[Image change detection data]
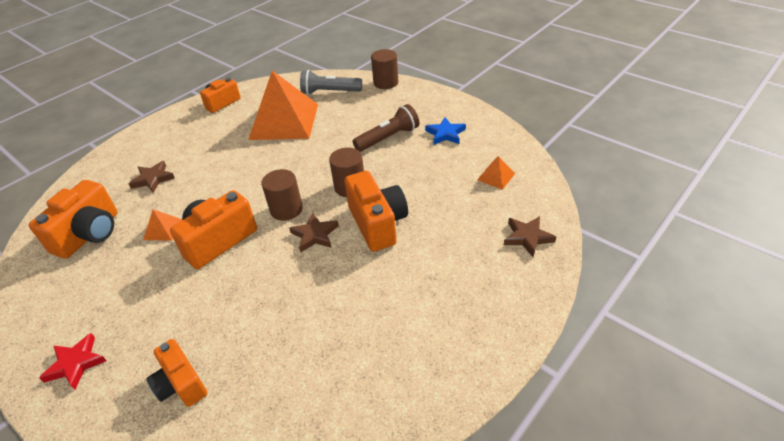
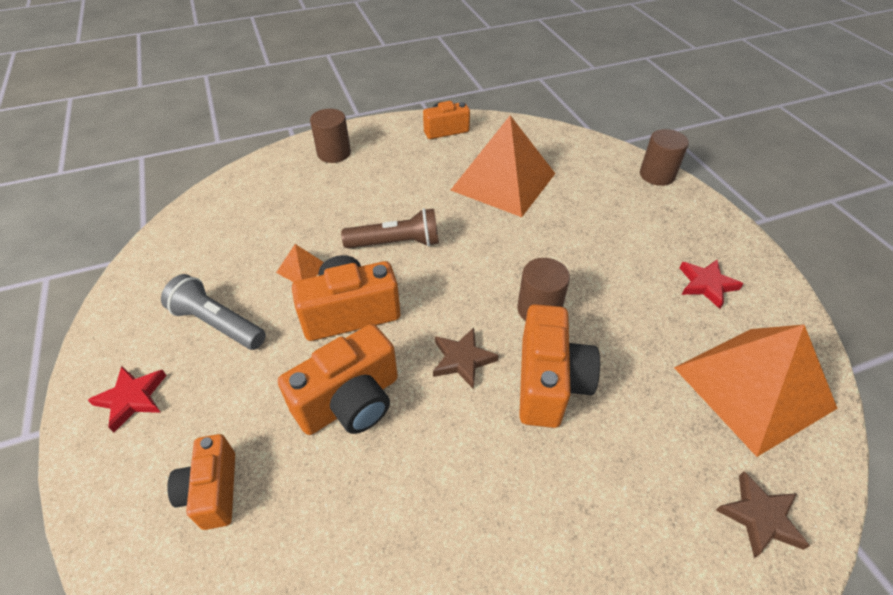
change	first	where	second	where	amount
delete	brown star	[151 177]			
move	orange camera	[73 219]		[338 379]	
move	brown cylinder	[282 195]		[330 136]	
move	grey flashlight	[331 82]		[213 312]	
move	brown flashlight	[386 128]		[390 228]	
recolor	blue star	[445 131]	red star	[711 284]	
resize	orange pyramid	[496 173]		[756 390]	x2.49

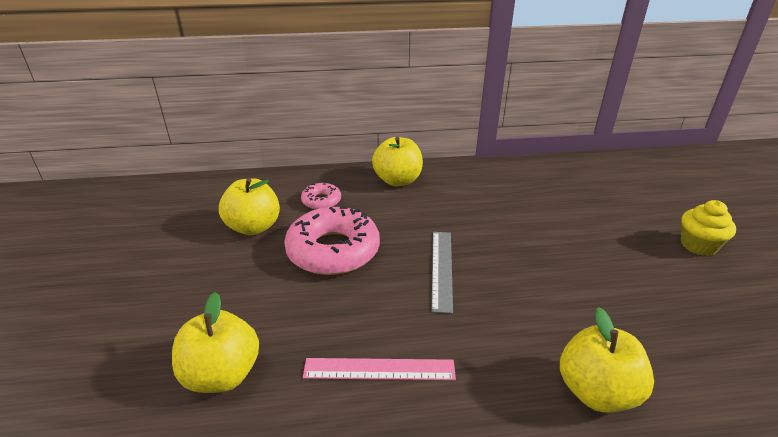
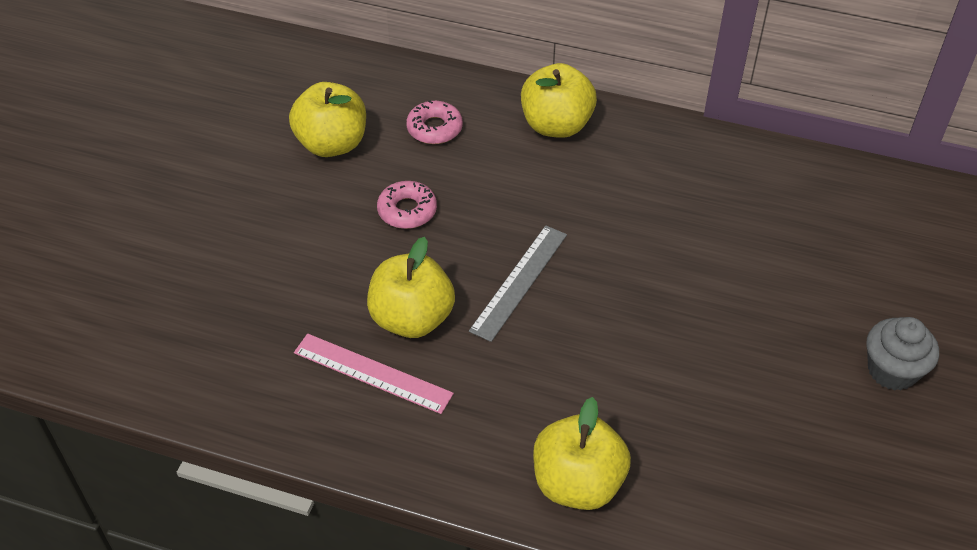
change	first	where	second	where	amount
move	yellow apple	[215 342]		[411 287]	
recolor	yellow cupcake	[708 228]	grey cupcake	[903 354]	
resize	pink donut	[332 240]		[407 205]	x0.49

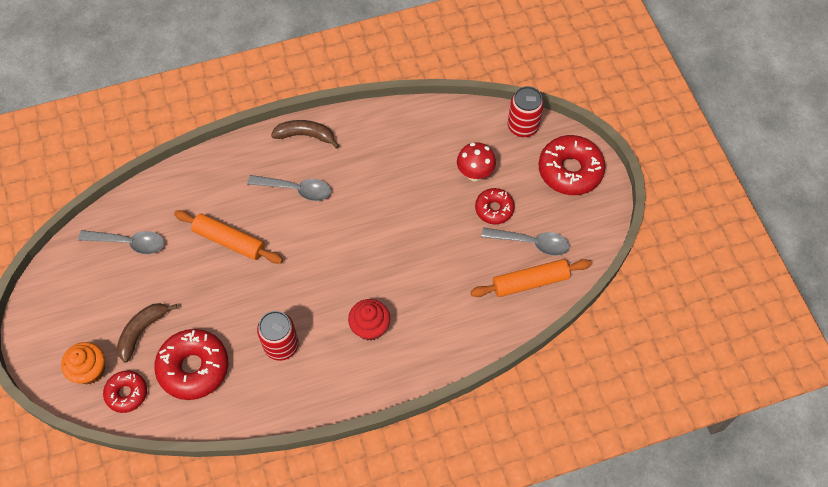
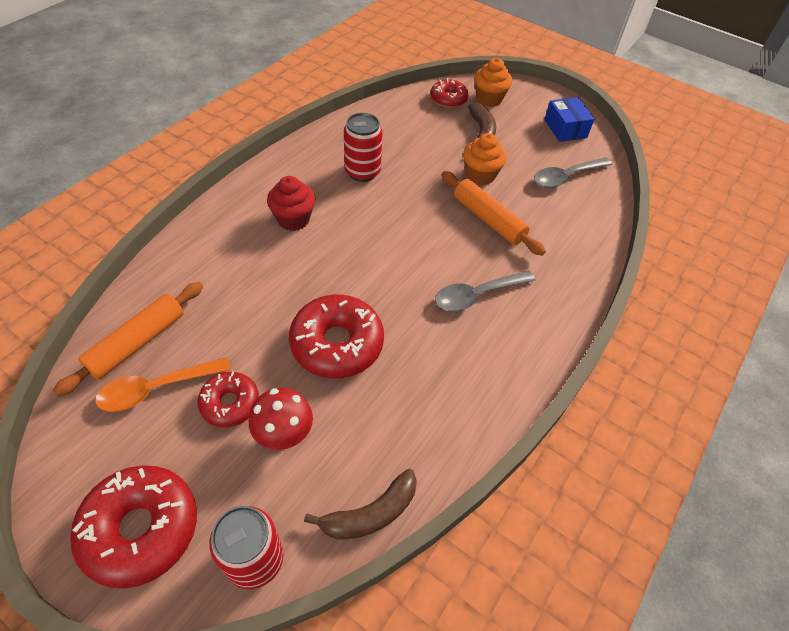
change	first	where	second	where	amount
insert			orange cupcake	[485 159]	
insert			blue box	[569 119]	
move	red donut	[191 364]		[336 336]	
move	brown banana	[305 134]		[360 504]	
recolor	grey spoon	[525 241]	orange spoon	[163 384]	
rotate	orange rolling pin	[228 237]		[493 213]	60 degrees clockwise

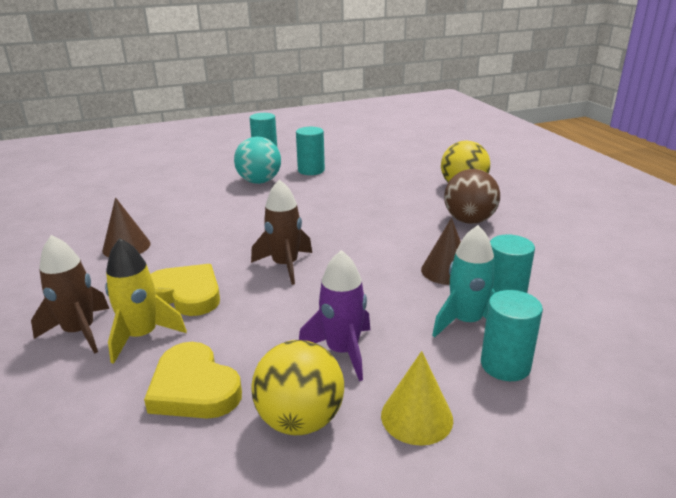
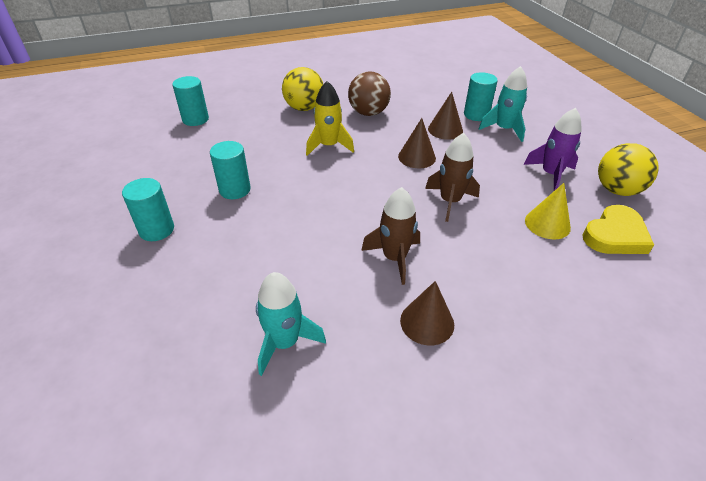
change	first	where	second	where	amount
delete	yellow heart	[185 290]			
delete	turquoise ball	[257 160]			
insert			turquoise rocket	[291 324]	
insert			brown cone	[417 143]	
move	brown rocket	[70 294]		[390 236]	
move	yellow rocket	[146 301]		[330 118]	
move	yellow cone	[417 398]		[548 211]	
move	turquoise cylinder	[512 335]		[190 101]	

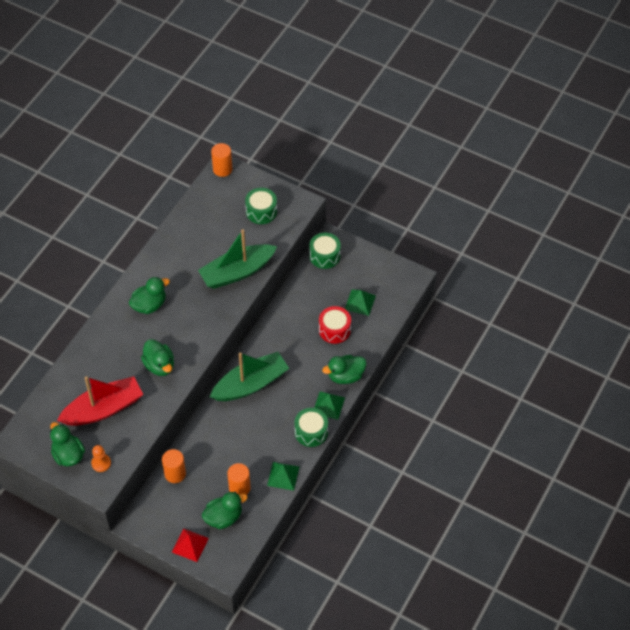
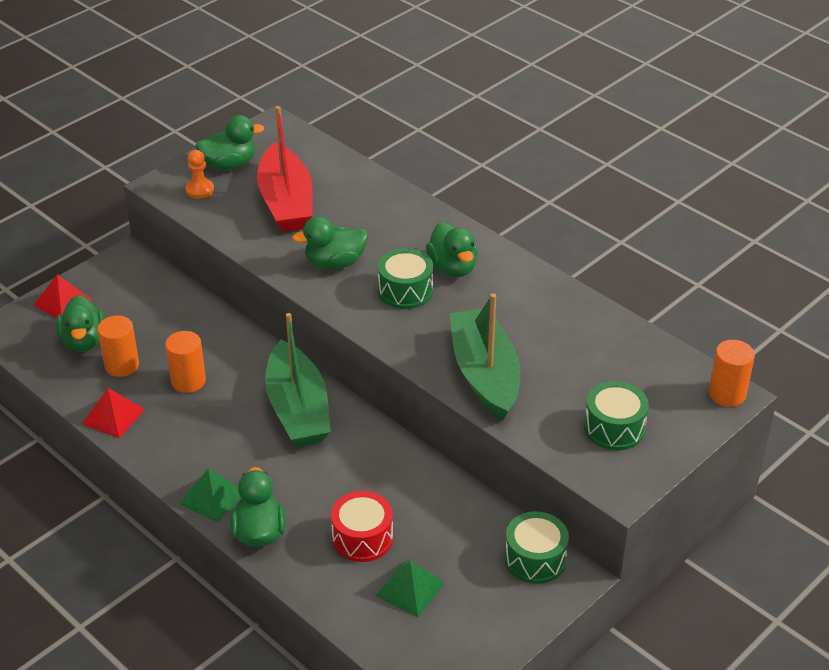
change	first	where	second	where	amount
move	orange cylinder	[174 466]		[185 362]	
move	green drum	[311 427]		[405 278]	
recolor	green pyramid	[283 476]	red pyramid	[113 413]	

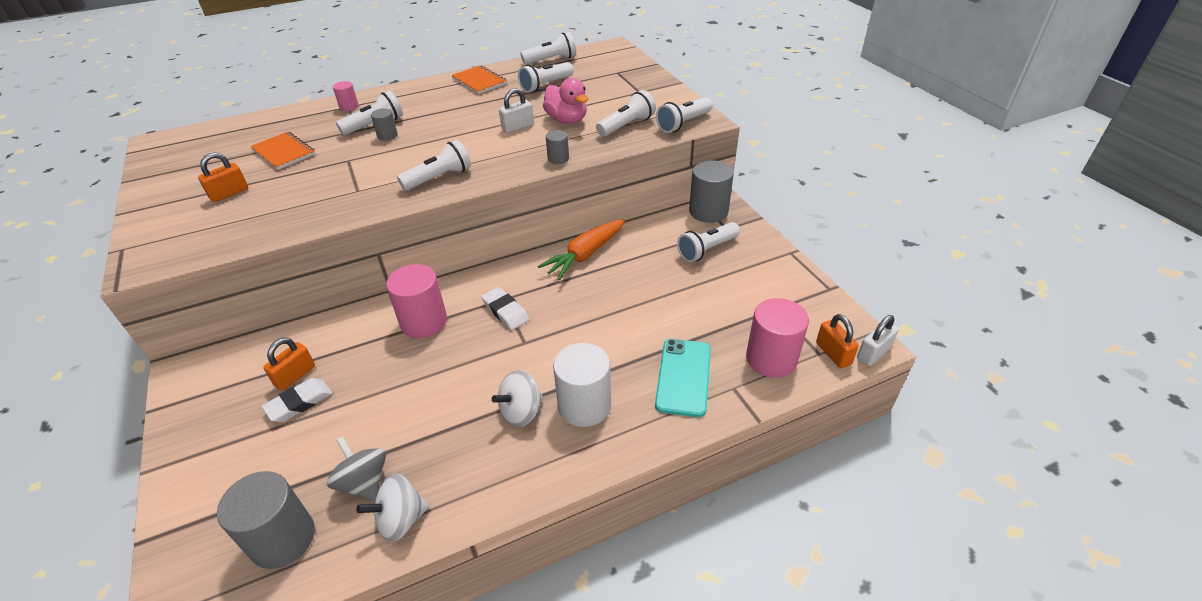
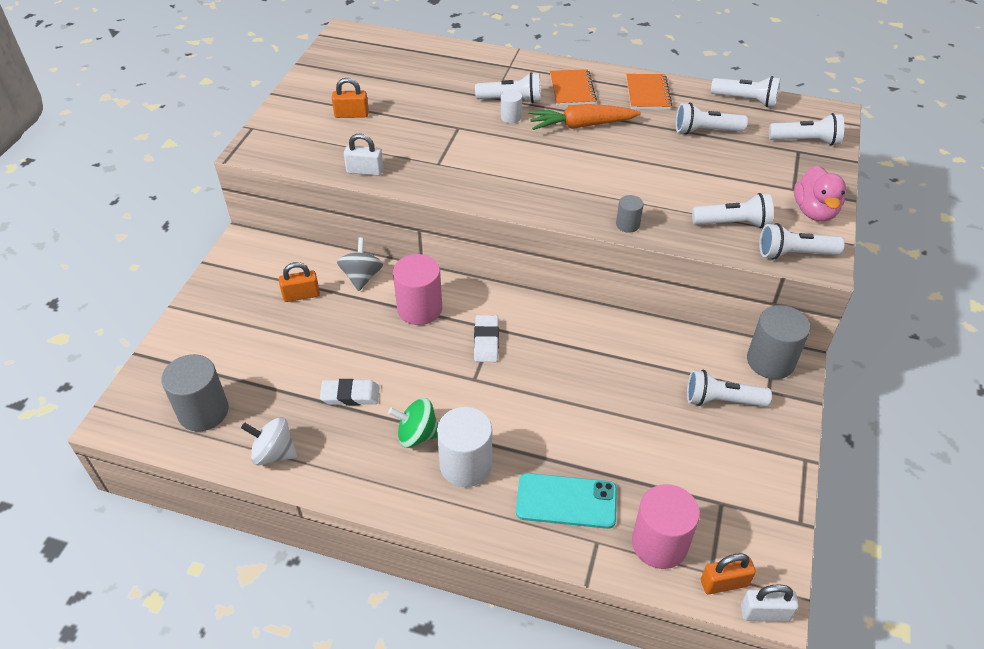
change	first	where	second	where	amount
delete	pink cylinder	[346 96]			
move	orange notebook	[282 151]		[573 87]	
move	white eraser	[297 400]		[350 392]	
move	grey spinning top	[356 468]		[360 264]	
move	white flashlight	[434 165]		[806 129]	
move	white padlock	[516 110]		[364 154]	
move	orange carrot	[581 249]		[584 117]	
move	pink duck	[565 101]		[820 193]	
recolor	grey cylinder	[384 125]	white cylinder	[511 106]	
recolor	white spinning top	[517 398]	green spinning top	[413 423]	
rotate	turquoise phone	[683 378]		[566 501]	45 degrees clockwise
rotate	orange padlock	[837 341]		[728 573]	60 degrees clockwise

# Task item:
Retype every record above word for word, leaving out any pictures.

# Task result:
change	first	where	second	where	amount
delete	brown star	[151 177]			
move	orange camera	[73 219]		[338 379]	
move	brown cylinder	[282 195]		[330 136]	
move	grey flashlight	[331 82]		[213 312]	
move	brown flashlight	[386 128]		[390 228]	
recolor	blue star	[445 131]	red star	[711 284]	
resize	orange pyramid	[496 173]		[756 390]	x2.49

change	first	where	second	where	amount
move	yellow apple	[215 342]		[411 287]	
recolor	yellow cupcake	[708 228]	grey cupcake	[903 354]	
resize	pink donut	[332 240]		[407 205]	x0.49

change	first	where	second	where	amount
insert			orange cupcake	[485 159]	
insert			blue box	[569 119]	
move	red donut	[191 364]		[336 336]	
move	brown banana	[305 134]		[360 504]	
recolor	grey spoon	[525 241]	orange spoon	[163 384]	
rotate	orange rolling pin	[228 237]		[493 213]	60 degrees clockwise

change	first	where	second	where	amount
delete	yellow heart	[185 290]			
delete	turquoise ball	[257 160]			
insert			turquoise rocket	[291 324]	
insert			brown cone	[417 143]	
move	brown rocket	[70 294]		[390 236]	
move	yellow rocket	[146 301]		[330 118]	
move	yellow cone	[417 398]		[548 211]	
move	turquoise cylinder	[512 335]		[190 101]	

change	first	where	second	where	amount
move	orange cylinder	[174 466]		[185 362]	
move	green drum	[311 427]		[405 278]	
recolor	green pyramid	[283 476]	red pyramid	[113 413]	

change	first	where	second	where	amount
delete	pink cylinder	[346 96]			
move	orange notebook	[282 151]		[573 87]	
move	white eraser	[297 400]		[350 392]	
move	grey spinning top	[356 468]		[360 264]	
move	white flashlight	[434 165]		[806 129]	
move	white padlock	[516 110]		[364 154]	
move	orange carrot	[581 249]		[584 117]	
move	pink duck	[565 101]		[820 193]	
recolor	grey cylinder	[384 125]	white cylinder	[511 106]	
recolor	white spinning top	[517 398]	green spinning top	[413 423]	
rotate	turquoise phone	[683 378]		[566 501]	45 degrees clockwise
rotate	orange padlock	[837 341]		[728 573]	60 degrees clockwise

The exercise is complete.